EXERCISE PROMPT ->
Go from the first line below to the one with "yellow carrot: 3 -> 5" and print each line exactly.

[[ STORED DATA open ]]

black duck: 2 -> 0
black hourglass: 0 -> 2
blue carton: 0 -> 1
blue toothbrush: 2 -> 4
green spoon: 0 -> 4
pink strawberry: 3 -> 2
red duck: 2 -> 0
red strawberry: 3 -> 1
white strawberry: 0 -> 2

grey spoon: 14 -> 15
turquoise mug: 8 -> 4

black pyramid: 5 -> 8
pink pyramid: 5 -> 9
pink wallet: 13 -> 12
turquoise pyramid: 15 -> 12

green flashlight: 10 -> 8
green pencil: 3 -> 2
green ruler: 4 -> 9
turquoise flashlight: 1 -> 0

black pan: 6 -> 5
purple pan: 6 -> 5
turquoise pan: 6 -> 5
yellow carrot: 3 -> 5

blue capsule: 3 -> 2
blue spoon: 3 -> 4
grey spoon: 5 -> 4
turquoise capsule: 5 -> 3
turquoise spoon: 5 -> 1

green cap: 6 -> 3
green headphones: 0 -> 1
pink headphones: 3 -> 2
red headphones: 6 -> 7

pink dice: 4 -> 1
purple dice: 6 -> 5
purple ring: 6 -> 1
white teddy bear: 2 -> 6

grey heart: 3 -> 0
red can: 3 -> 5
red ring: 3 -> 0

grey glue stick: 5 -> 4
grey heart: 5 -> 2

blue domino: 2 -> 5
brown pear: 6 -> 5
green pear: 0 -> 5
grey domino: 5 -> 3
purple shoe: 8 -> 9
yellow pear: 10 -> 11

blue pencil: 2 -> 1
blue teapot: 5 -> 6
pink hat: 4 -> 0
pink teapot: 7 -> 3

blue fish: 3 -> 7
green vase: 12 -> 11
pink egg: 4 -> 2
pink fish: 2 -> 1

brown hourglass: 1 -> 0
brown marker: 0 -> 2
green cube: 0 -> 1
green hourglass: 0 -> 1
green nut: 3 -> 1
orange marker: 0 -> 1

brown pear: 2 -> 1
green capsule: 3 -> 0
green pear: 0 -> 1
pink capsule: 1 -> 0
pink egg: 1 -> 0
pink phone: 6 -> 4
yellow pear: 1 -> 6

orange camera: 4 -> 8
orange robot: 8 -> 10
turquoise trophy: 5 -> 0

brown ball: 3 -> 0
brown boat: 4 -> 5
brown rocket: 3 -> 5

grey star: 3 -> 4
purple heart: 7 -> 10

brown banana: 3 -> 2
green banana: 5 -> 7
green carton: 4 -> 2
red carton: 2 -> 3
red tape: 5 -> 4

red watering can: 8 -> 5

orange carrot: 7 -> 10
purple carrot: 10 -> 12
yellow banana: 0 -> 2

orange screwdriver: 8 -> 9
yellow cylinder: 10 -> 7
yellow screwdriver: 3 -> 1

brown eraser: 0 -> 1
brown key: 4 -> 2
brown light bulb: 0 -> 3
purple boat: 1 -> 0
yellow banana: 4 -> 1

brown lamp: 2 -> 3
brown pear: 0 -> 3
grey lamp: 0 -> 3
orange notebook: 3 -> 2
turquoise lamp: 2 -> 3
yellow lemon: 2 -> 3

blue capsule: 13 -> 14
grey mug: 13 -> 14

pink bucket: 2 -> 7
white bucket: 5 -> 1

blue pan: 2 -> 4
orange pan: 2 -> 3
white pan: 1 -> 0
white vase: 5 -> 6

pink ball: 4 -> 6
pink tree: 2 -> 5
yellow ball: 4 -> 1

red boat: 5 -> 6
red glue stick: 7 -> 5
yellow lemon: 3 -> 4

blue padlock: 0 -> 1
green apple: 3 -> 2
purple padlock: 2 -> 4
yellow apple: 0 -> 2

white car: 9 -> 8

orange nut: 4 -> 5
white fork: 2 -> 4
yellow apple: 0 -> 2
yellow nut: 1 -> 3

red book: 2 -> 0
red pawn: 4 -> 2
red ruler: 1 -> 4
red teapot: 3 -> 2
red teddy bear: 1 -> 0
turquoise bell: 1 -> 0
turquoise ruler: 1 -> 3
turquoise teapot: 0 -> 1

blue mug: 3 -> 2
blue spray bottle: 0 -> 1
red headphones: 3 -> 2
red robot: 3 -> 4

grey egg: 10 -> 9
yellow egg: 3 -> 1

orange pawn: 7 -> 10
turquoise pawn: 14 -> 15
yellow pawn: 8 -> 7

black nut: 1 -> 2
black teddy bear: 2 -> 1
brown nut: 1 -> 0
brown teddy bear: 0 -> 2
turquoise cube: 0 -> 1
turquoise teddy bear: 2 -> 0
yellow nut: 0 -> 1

[[ STORED DATA closed ]]

ANSWER BOX ->
black duck: 2 -> 0
black hourglass: 0 -> 2
blue carton: 0 -> 1
blue toothbrush: 2 -> 4
green spoon: 0 -> 4
pink strawberry: 3 -> 2
red duck: 2 -> 0
red strawberry: 3 -> 1
white strawberry: 0 -> 2

grey spoon: 14 -> 15
turquoise mug: 8 -> 4

black pyramid: 5 -> 8
pink pyramid: 5 -> 9
pink wallet: 13 -> 12
turquoise pyramid: 15 -> 12

green flashlight: 10 -> 8
green pencil: 3 -> 2
green ruler: 4 -> 9
turquoise flashlight: 1 -> 0

black pan: 6 -> 5
purple pan: 6 -> 5
turquoise pan: 6 -> 5
yellow carrot: 3 -> 5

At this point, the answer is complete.